ASSIGNMENT
Beginning with the line of the entries below that holds "C7: 47pF (GND, MID) -> 47pF (GND, VOL2)" and ending with the line that holds "T8: PNP S8550", transcribe each line exactly as written. Pictures stay out.

DATASET CONTENT
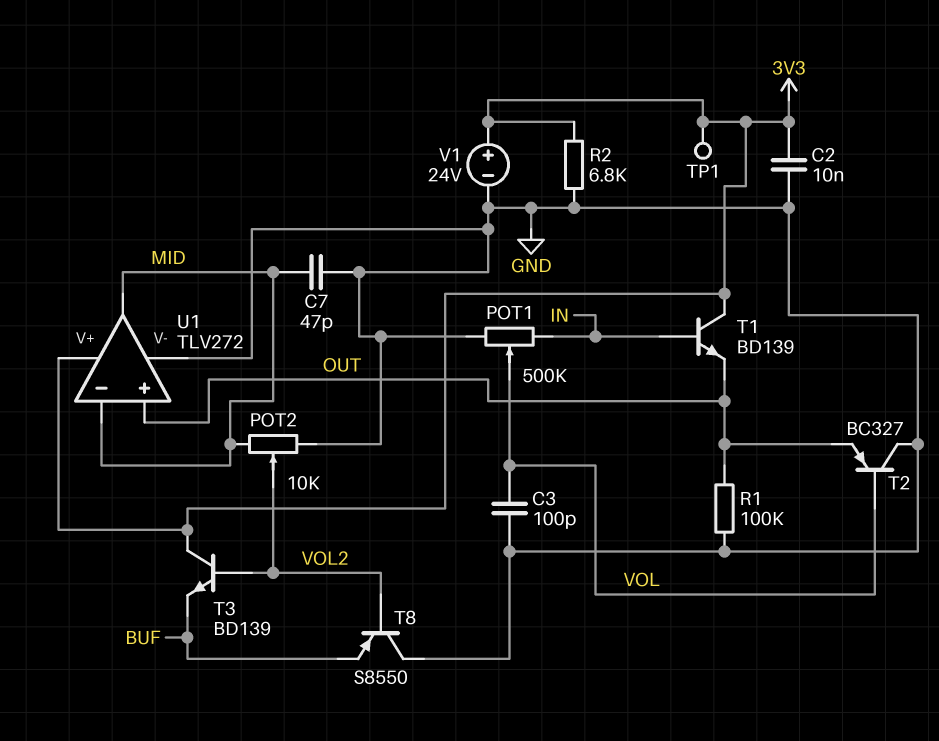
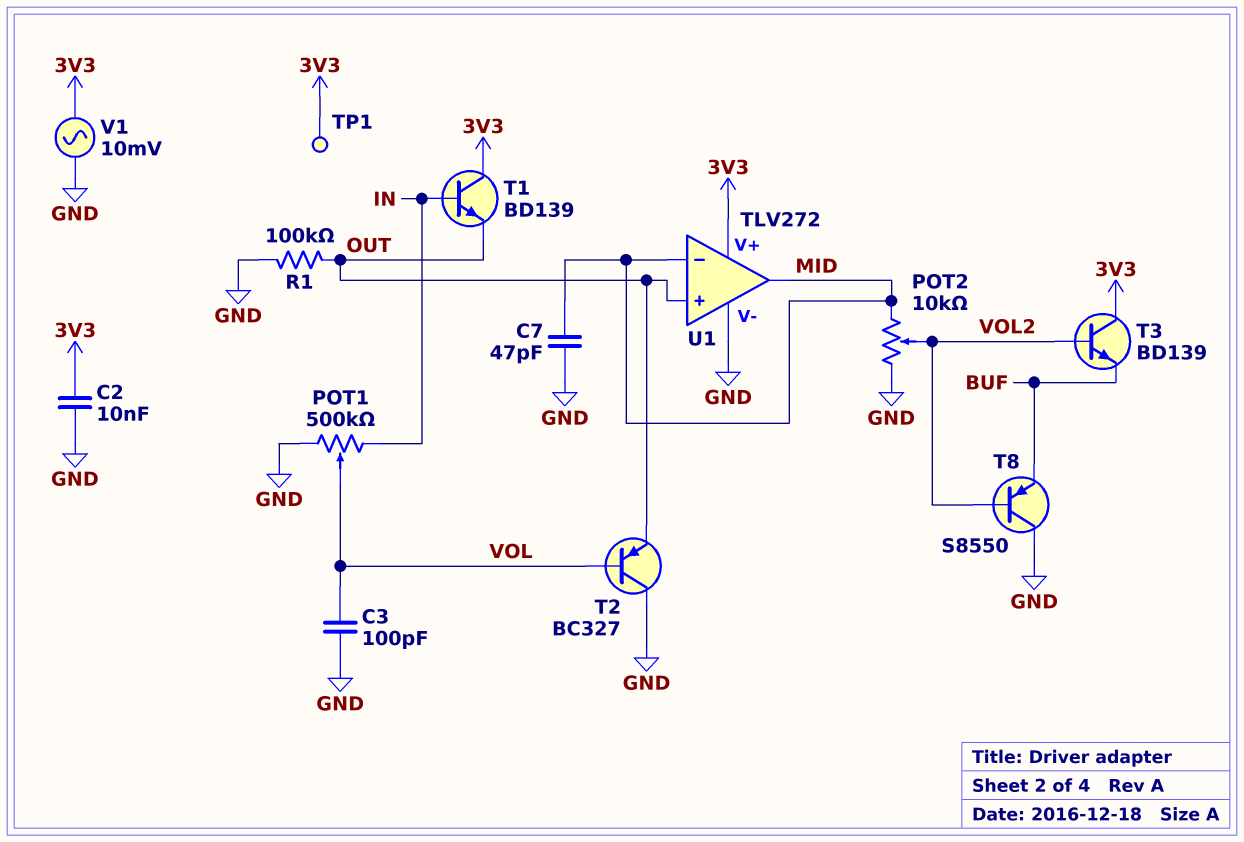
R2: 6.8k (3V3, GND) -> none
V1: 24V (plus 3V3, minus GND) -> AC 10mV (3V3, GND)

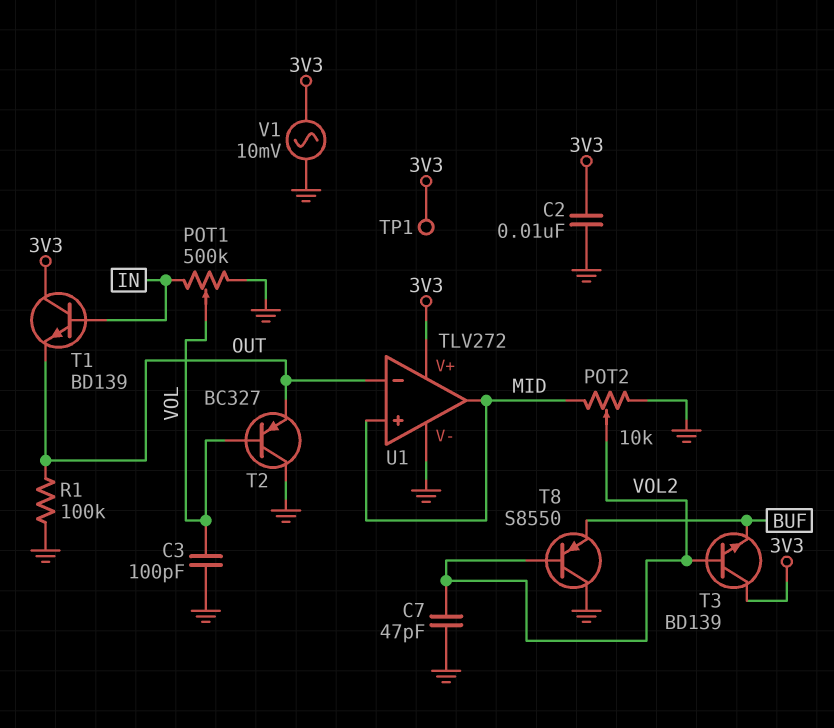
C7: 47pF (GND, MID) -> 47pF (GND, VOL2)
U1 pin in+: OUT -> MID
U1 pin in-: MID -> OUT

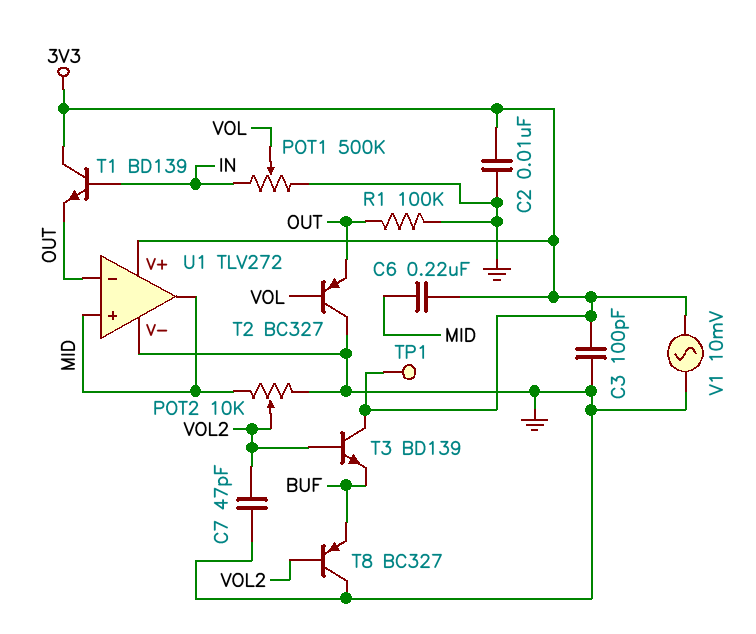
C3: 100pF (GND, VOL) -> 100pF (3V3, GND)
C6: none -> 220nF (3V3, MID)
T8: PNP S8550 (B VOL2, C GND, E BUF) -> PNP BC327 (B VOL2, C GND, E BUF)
---
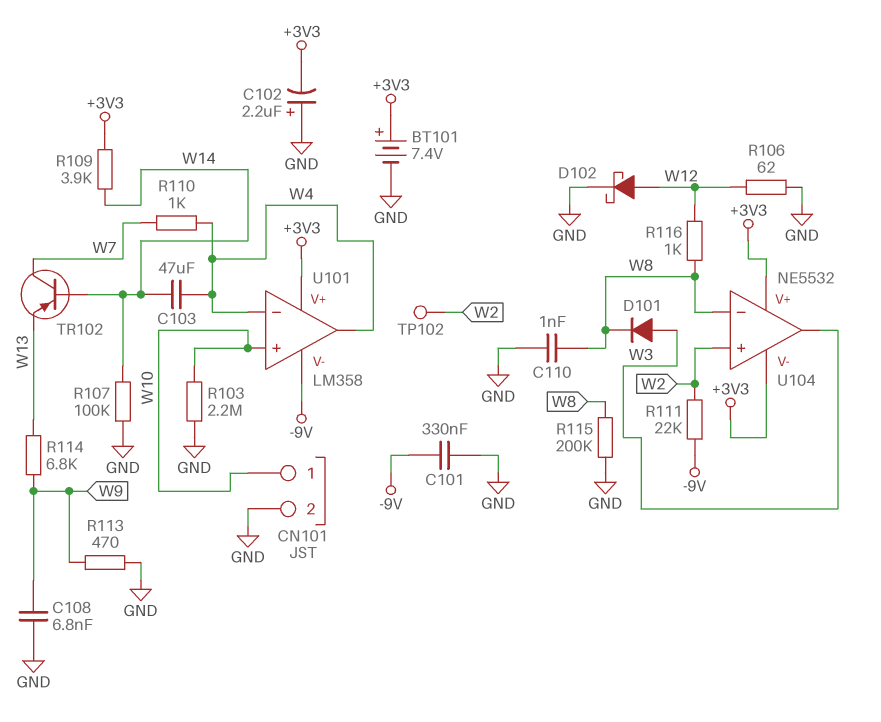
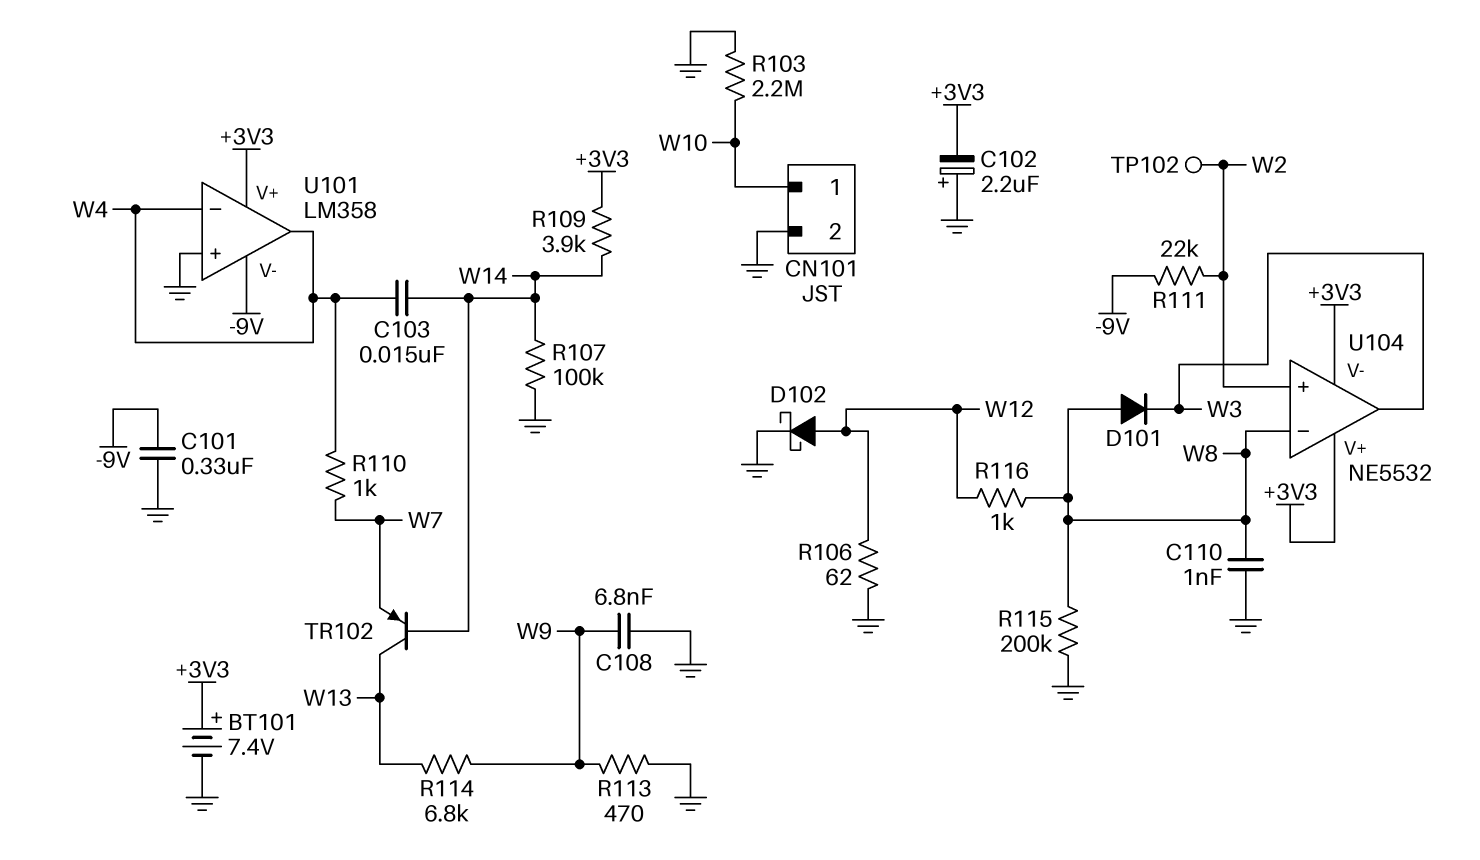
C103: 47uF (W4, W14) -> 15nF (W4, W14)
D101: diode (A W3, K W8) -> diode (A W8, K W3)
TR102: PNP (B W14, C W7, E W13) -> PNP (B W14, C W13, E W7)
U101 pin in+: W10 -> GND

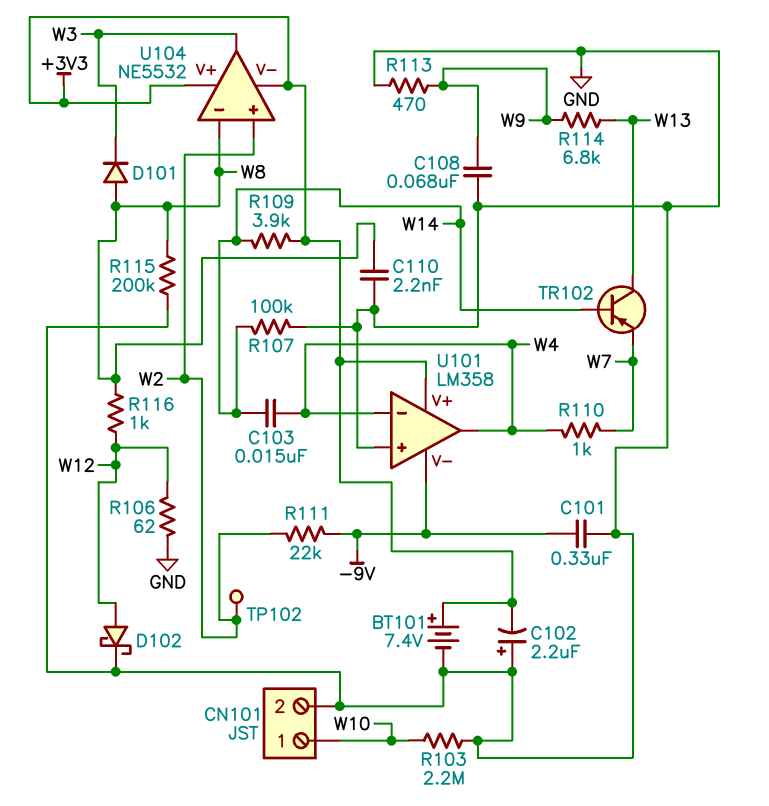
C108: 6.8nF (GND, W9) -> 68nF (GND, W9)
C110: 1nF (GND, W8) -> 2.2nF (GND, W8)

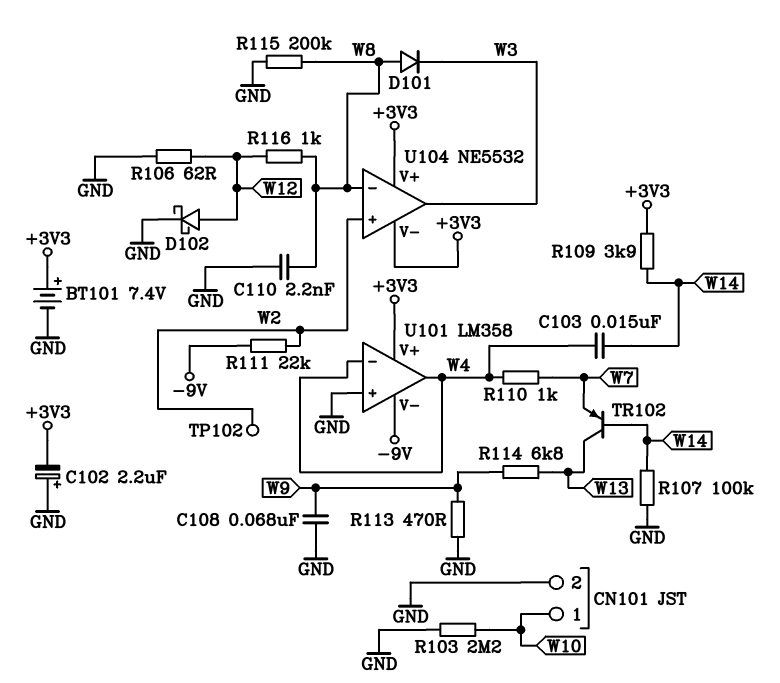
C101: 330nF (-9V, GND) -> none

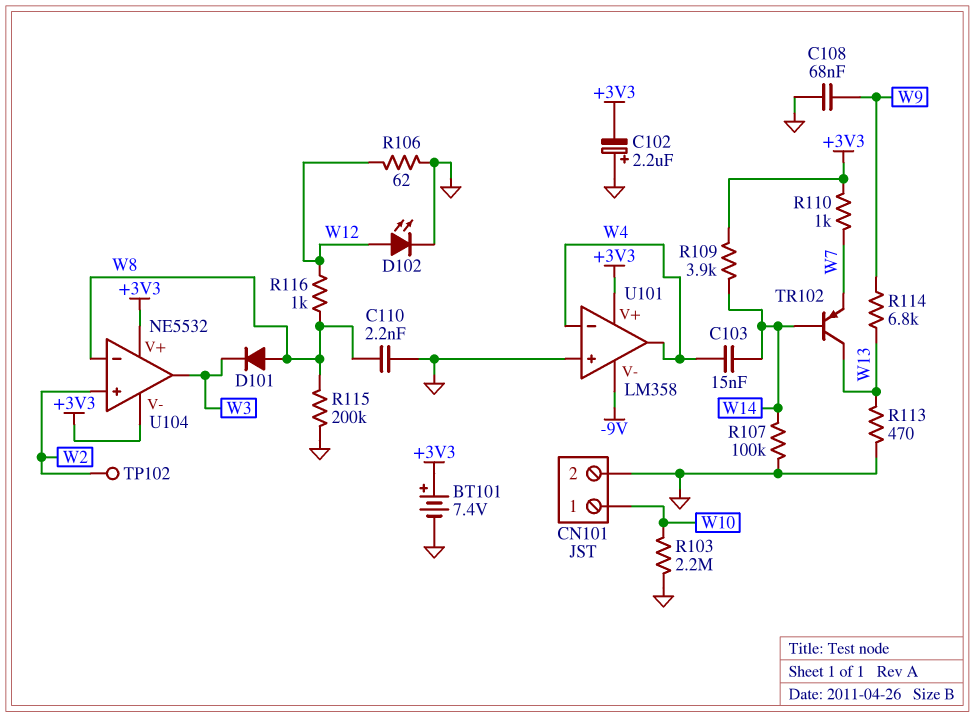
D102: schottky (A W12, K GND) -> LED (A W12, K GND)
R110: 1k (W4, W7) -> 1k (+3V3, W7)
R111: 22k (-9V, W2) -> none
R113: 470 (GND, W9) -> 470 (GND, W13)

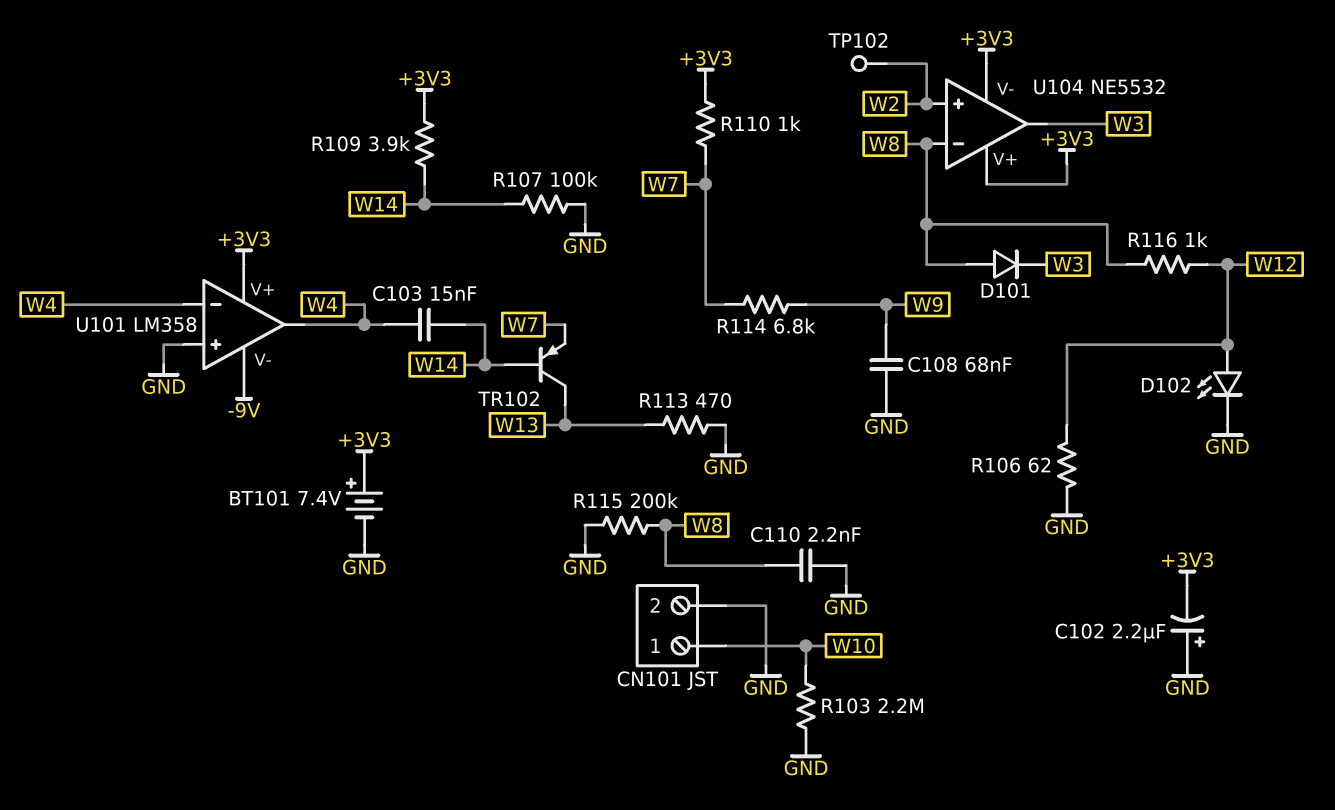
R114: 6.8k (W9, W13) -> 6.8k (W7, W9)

EXERCISE SOLUTION
C7: 47pF (GND, MID) -> 47pF (GND, VOL2)
U1 pin in+: OUT -> MID
U1 pin in-: MID -> OUT

C3: 100pF (GND, VOL) -> 100pF (3V3, GND)
C6: none -> 220nF (3V3, MID)
T8: PNP S8550 (B VOL2, C GND, E BUF) -> PNP BC327 (B VOL2, C GND, E BUF)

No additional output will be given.